Spatial object tracking data>
= Beginning of Section =

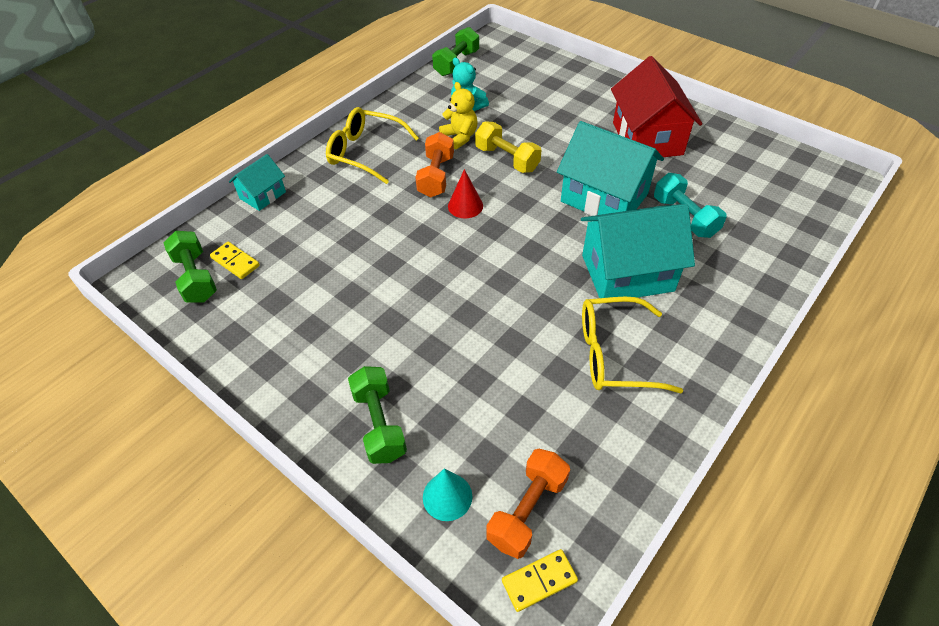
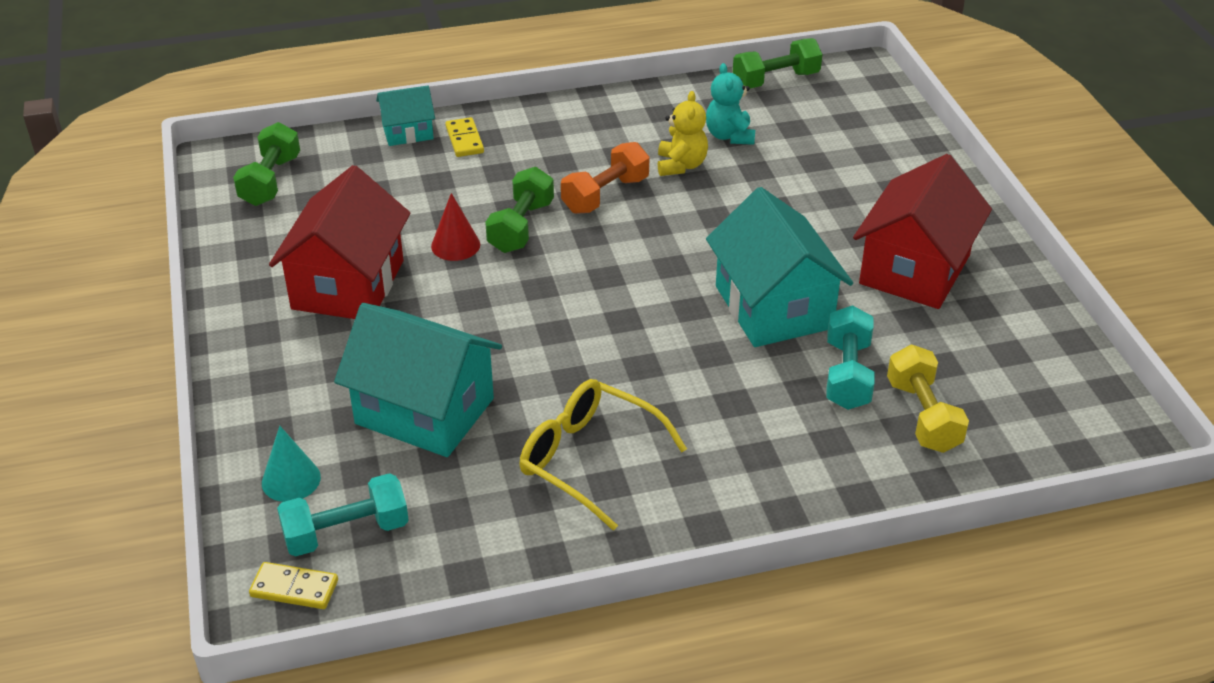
camera: 35 degrees right, 10 degrees down
(235, 262) = (319, 184): yellow domino -> yellow domino (464, 140)
(333, 324) = (348, 285): none -> red house
(365, 152) = (556, 135): yellow glasses -> none
(379, 424) = (297, 390): green dumbbell -> green dumbbell (521, 227)
(465, 206) = (602, 239): red cone -> red cone (455, 245)
(507, 159) = (708, 213): yellow dumbbell -> yellow dumbbell (923, 416)
(527, 510) = (346, 532): orange dumbbell -> turquoise dumbbell
(627, 273) = (701, 394): turquoise house -> turquoise house (424, 411)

= End of Section =

The records above need to be reproduced exactly, with all images omitted.

camera: 35 degrees right, 10 degrees down
(235, 262) = (319, 184): yellow domino -> yellow domino (464, 140)
(333, 324) = (348, 285): none -> red house
(365, 152) = (556, 135): yellow glasses -> none
(379, 424) = (297, 390): green dumbbell -> green dumbbell (521, 227)
(465, 206) = (602, 239): red cone -> red cone (455, 245)
(507, 159) = (708, 213): yellow dumbbell -> yellow dumbbell (923, 416)
(527, 510) = (346, 532): orange dumbbell -> turquoise dumbbell
(627, 273) = (701, 394): turquoise house -> turquoise house (424, 411)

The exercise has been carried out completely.